Dataset entries
%%

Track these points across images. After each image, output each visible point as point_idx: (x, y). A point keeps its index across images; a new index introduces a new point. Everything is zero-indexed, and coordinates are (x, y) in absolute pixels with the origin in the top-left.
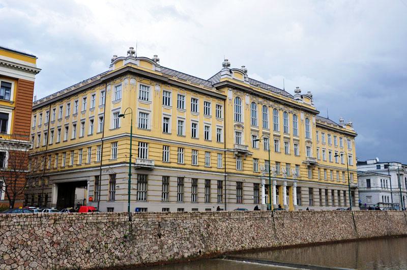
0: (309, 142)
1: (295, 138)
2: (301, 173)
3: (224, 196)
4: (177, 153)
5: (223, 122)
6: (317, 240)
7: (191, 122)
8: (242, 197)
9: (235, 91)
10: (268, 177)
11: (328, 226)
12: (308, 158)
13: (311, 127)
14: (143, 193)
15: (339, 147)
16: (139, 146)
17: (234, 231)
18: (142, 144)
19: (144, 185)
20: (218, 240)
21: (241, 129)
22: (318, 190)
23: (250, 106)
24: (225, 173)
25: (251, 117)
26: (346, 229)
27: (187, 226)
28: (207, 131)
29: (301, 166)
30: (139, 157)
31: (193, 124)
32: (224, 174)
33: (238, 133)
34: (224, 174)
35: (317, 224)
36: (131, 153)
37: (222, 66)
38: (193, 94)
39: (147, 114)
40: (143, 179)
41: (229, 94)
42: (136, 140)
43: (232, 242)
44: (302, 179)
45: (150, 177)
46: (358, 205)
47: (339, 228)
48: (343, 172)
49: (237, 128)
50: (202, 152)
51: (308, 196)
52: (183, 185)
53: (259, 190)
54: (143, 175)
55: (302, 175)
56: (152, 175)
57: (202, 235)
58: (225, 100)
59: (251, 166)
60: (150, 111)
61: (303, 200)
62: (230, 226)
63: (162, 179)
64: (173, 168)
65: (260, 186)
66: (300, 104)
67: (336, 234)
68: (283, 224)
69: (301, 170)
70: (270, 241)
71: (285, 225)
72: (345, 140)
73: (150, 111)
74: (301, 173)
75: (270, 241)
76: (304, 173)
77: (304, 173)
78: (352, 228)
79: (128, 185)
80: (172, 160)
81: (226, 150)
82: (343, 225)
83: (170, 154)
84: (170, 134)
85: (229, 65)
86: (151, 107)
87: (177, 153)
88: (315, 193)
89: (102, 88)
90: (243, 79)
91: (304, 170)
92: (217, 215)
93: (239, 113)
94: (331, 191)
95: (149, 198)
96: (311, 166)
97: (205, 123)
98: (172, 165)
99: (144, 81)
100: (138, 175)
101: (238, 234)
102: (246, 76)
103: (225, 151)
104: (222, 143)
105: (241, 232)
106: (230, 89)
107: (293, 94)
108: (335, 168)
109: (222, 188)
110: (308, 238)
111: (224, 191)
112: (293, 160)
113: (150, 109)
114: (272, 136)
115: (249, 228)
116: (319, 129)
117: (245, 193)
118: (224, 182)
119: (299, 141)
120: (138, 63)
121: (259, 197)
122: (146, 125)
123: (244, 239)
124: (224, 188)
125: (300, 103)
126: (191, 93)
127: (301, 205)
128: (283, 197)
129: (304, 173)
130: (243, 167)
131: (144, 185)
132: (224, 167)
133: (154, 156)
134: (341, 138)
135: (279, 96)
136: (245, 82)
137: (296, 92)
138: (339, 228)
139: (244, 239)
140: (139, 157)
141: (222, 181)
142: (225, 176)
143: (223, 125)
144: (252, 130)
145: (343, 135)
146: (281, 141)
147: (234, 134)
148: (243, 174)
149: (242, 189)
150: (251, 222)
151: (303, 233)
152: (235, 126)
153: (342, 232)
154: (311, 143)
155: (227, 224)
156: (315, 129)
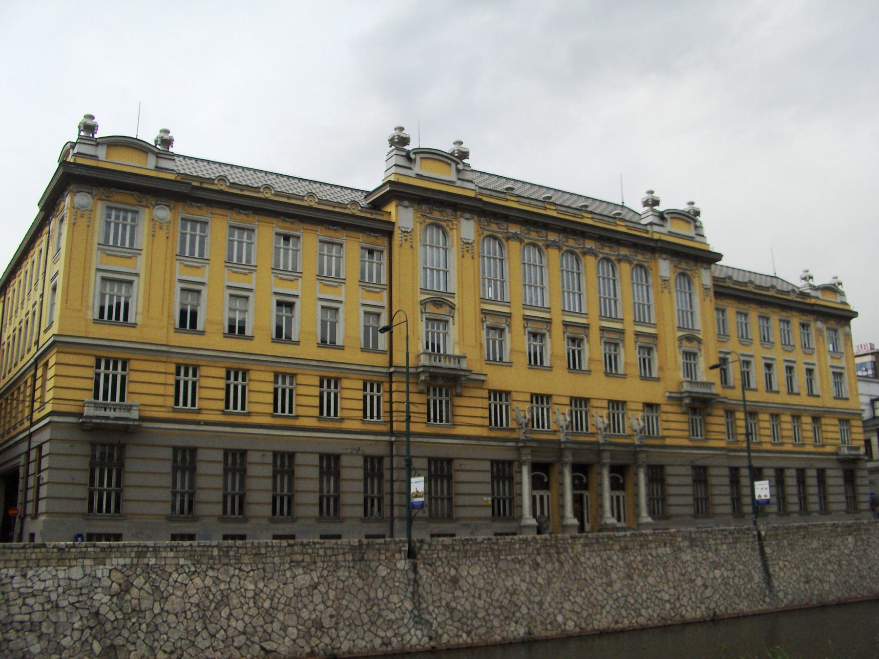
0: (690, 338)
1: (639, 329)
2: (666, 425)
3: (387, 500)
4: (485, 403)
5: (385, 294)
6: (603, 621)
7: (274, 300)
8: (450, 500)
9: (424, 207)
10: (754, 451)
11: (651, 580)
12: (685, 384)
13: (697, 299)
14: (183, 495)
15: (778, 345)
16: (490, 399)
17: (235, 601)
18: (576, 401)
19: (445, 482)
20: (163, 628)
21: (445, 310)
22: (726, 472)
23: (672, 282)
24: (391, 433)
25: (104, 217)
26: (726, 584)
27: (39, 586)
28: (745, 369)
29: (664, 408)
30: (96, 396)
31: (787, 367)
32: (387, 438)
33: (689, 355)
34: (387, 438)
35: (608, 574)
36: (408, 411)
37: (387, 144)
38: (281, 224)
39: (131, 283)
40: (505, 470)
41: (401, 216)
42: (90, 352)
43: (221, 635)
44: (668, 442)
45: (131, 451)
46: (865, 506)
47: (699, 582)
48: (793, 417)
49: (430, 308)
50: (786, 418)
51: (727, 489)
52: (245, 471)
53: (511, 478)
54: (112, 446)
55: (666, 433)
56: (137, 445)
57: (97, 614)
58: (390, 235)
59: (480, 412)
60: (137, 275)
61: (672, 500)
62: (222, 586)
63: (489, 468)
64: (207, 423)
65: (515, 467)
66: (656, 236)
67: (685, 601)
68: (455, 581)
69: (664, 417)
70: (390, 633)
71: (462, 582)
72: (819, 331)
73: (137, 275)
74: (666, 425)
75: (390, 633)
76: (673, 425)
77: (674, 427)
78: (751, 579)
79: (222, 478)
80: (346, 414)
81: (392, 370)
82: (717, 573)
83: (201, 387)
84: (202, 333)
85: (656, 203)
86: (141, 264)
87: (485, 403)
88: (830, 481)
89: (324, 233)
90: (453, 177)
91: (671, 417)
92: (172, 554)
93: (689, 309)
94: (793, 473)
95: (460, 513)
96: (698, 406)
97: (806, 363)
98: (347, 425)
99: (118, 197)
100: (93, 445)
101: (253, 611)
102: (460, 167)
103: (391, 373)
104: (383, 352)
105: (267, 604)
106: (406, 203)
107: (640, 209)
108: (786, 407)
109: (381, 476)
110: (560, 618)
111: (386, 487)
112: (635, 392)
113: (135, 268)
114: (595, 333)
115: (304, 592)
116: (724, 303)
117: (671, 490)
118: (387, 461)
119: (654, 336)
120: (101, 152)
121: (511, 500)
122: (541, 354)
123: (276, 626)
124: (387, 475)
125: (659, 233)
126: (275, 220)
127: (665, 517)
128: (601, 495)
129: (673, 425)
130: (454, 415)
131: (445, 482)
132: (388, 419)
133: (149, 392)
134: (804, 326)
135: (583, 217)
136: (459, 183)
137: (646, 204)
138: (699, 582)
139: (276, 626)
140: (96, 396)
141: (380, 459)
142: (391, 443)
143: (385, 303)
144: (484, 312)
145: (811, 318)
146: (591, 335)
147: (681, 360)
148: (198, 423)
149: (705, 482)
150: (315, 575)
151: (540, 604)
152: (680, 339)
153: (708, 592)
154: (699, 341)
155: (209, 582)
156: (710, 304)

%%

▶ **GIVEN EXERCISE**
Please switch "absolute pixels" to "pixel units" everywhere in the data above and give the data again with nothing else changed. Leave the pictures out of your copy.

▶ **TASK RESPONSE**
Track these points across images. After each image, output each visible point as point_idx: (x, y). A point keeps its index across images; a new index introduces a new point. Everything is zero-indexed, and coordinates are (x, y) in pixel units with the origin in the top-left.
0: (309, 142)
1: (295, 138)
2: (301, 173)
3: (224, 196)
4: (177, 153)
5: (223, 122)
6: (317, 240)
7: (191, 122)
8: (242, 197)
9: (235, 91)
10: (268, 177)
11: (328, 226)
12: (308, 158)
13: (311, 127)
14: (143, 193)
15: (339, 147)
16: (139, 146)
17: (234, 231)
18: (142, 144)
19: (144, 185)
20: (218, 240)
21: (241, 129)
22: (318, 190)
23: (250, 106)
24: (225, 173)
25: (251, 117)
26: (346, 229)
27: (187, 226)
28: (207, 131)
29: (301, 166)
30: (139, 157)
31: (193, 124)
32: (224, 174)
33: (238, 133)
34: (224, 174)
35: (317, 224)
36: (131, 153)
37: (222, 66)
38: (193, 94)
39: (147, 114)
40: (143, 179)
41: (229, 94)
42: (136, 140)
43: (232, 242)
44: (302, 179)
45: (150, 177)
46: (358, 205)
47: (339, 228)
48: (343, 172)
49: (237, 128)
50: (202, 152)
51: (308, 196)
52: (183, 185)
53: (259, 190)
54: (143, 175)
55: (302, 175)
56: (152, 175)
57: (202, 235)
58: (225, 100)
59: (251, 166)
60: (150, 111)
61: (303, 200)
62: (230, 226)
63: (162, 179)
64: (173, 168)
65: (260, 186)
66: (300, 104)
67: (336, 234)
68: (283, 224)
69: (301, 170)
70: (270, 241)
71: (285, 225)
72: (345, 140)
73: (150, 111)
74: (301, 173)
75: (270, 241)
76: (304, 173)
77: (304, 173)
78: (352, 228)
79: (128, 185)
80: (172, 160)
81: (226, 150)
82: (343, 225)
83: (170, 154)
84: (170, 134)
85: (229, 65)
86: (151, 107)
87: (177, 153)
88: (315, 193)
89: (102, 88)
90: (243, 79)
91: (304, 170)
92: (217, 215)
93: (239, 113)
94: (331, 191)
95: (149, 198)
96: (311, 166)
97: (205, 123)
98: (172, 165)
99: (144, 81)
100: (138, 175)
101: (238, 234)
102: (246, 76)
103: (225, 151)
104: (222, 143)
105: (241, 232)
106: (230, 89)
107: (293, 94)
108: (335, 168)
109: (222, 188)
110: (308, 238)
111: (224, 191)
112: (293, 160)
113: (150, 109)
114: (272, 136)
115: (249, 228)
116: (319, 129)
117: (245, 193)
118: (224, 182)
119: (299, 141)
120: (138, 63)
121: (259, 197)
122: (146, 125)
123: (244, 239)
124: (224, 188)
125: (300, 103)
126: (191, 93)
127: (301, 205)
128: (283, 197)
129: (304, 173)
130: (243, 167)
131: (144, 185)
132: (224, 167)
133: (154, 156)
134: (341, 138)
135: (279, 96)
136: (245, 82)
137: (296, 92)
138: (339, 228)
139: (244, 239)
140: (139, 157)
141: (222, 181)
142: (225, 176)
143: (223, 125)
144: (252, 130)
145: (343, 135)
146: (281, 141)
147: (234, 134)
148: (243, 174)
149: (242, 189)
150: (251, 222)
151: (303, 233)
152: (235, 126)
153: (342, 232)
154: (311, 143)
155: (227, 224)
156: (315, 129)
0: (690, 338)
1: (639, 329)
2: (666, 425)
3: (387, 500)
4: (485, 403)
5: (385, 294)
6: (603, 621)
7: (274, 300)
8: (450, 500)
9: (424, 207)
10: (754, 451)
11: (651, 580)
12: (685, 384)
13: (697, 299)
14: (183, 495)
15: (778, 345)
16: (490, 399)
17: (235, 601)
18: (576, 401)
19: (445, 482)
20: (163, 628)
21: (445, 310)
22: (726, 472)
23: (672, 282)
24: (391, 433)
25: (104, 217)
26: (726, 584)
27: (39, 586)
28: (745, 369)
29: (664, 408)
30: (96, 396)
31: (787, 367)
32: (387, 438)
33: (689, 355)
34: (387, 438)
35: (608, 574)
36: (408, 411)
37: (387, 144)
38: (281, 224)
39: (131, 283)
40: (505, 470)
41: (401, 216)
42: (90, 352)
43: (221, 635)
44: (668, 442)
45: (131, 451)
46: (865, 506)
47: (699, 582)
48: (793, 417)
49: (430, 308)
50: (786, 418)
51: (727, 489)
52: (245, 471)
53: (511, 478)
54: (112, 446)
55: (666, 433)
56: (137, 445)
57: (97, 614)
58: (390, 235)
59: (480, 412)
60: (137, 275)
61: (672, 500)
62: (222, 586)
63: (489, 468)
64: (207, 423)
65: (515, 467)
66: (656, 236)
67: (685, 601)
68: (455, 581)
69: (664, 417)
70: (390, 633)
71: (462, 582)
72: (819, 331)
73: (137, 275)
74: (666, 425)
75: (390, 633)
76: (673, 425)
77: (674, 427)
78: (751, 579)
79: (222, 478)
80: (346, 414)
81: (392, 370)
82: (717, 573)
83: (201, 387)
84: (202, 333)
85: (656, 203)
86: (141, 264)
87: (485, 403)
88: (830, 481)
89: (324, 233)
90: (453, 177)
91: (671, 417)
92: (172, 554)
93: (689, 309)
94: (793, 473)
95: (460, 513)
96: (698, 406)
97: (806, 363)
98: (347, 425)
99: (118, 197)
100: (93, 445)
101: (253, 611)
102: (460, 167)
103: (391, 373)
104: (383, 352)
105: (267, 604)
106: (406, 203)
107: (640, 209)
108: (786, 407)
109: (381, 476)
110: (560, 618)
111: (386, 487)
112: (635, 392)
113: (135, 268)
114: (595, 333)
115: (304, 592)
116: (724, 303)
117: (671, 490)
118: (387, 461)
119: (654, 336)
120: (101, 152)
121: (511, 500)
122: (541, 354)
123: (276, 626)
124: (387, 475)
125: (659, 233)
126: (275, 220)
127: (665, 517)
128: (601, 495)
129: (673, 425)
130: (454, 415)
131: (445, 482)
132: (388, 419)
133: (149, 392)
134: (804, 326)
135: (583, 217)
136: (459, 183)
137: (646, 204)
138: (699, 582)
139: (276, 626)
140: (96, 396)
141: (380, 459)
142: (391, 443)
143: (385, 303)
144: (484, 312)
145: (811, 318)
146: (591, 335)
147: (681, 360)
148: (198, 423)
149: (705, 482)
150: (315, 575)
151: (540, 604)
152: (680, 339)
153: (708, 592)
154: (699, 341)
155: (209, 582)
156: (710, 304)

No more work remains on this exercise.